Work required
Although the records contain pictures, none belong in the copy: restate word for word only the lines from the one with "pink line: (41, 81)" through the one with "white circle: (58, 89) -> (48, 73), size x1.6", both included.

● ● ● ●

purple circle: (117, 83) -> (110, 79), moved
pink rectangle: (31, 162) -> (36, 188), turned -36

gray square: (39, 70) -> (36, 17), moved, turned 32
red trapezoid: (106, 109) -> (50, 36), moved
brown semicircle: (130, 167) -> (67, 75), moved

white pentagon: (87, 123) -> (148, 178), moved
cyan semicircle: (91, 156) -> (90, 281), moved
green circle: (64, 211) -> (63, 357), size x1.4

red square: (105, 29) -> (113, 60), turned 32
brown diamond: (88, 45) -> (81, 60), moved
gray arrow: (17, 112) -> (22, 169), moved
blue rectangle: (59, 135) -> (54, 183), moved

● ● ● ●

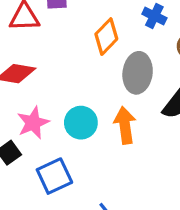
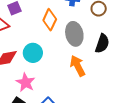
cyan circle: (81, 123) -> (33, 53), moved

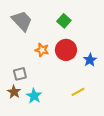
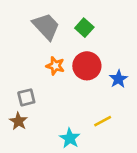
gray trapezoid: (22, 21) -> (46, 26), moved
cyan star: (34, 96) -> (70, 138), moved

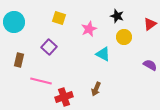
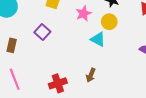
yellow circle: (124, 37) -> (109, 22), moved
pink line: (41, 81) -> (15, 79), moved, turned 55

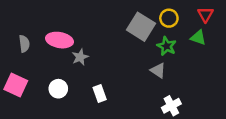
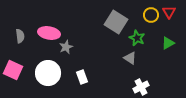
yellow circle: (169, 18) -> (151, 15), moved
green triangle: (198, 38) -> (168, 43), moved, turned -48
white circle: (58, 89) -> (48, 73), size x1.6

● ● ● ●

Task output
pink line: (41, 81) -> (15, 79), moved, turned 55

yellow circle: (169, 18) -> (151, 15), moved
green triangle: (198, 38) -> (168, 43), moved, turned -48
white circle: (58, 89) -> (48, 73), size x1.6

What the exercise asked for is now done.